[DATASET EXTRACT]

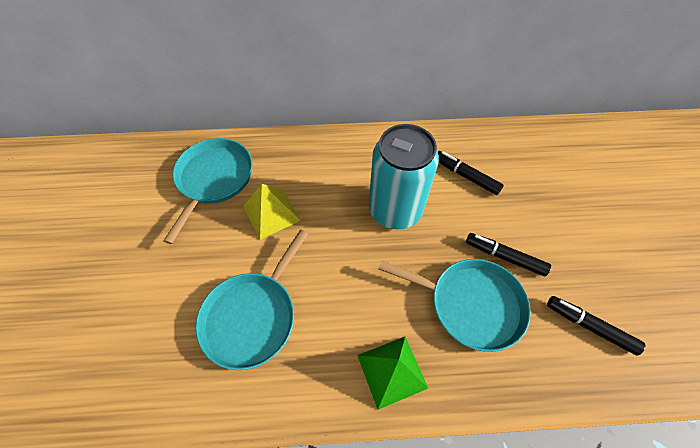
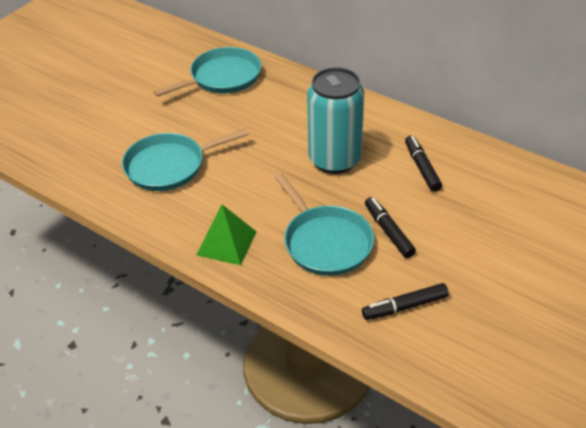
camera: 40 degrees right, 15 degrees down
(271, 213) = (241, 116): yellow pyramid -> none
(589, 326) = (404, 307): black marker -> black marker turned 90 degrees counterclockwise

[/DATASET EXTRACT]

The task calls for every line of the material that contains the string "degrees".

** RESULT OF THE EXERCISE **
camera: 40 degrees right, 15 degrees down
(589, 326) = (404, 307): black marker -> black marker turned 90 degrees counterclockwise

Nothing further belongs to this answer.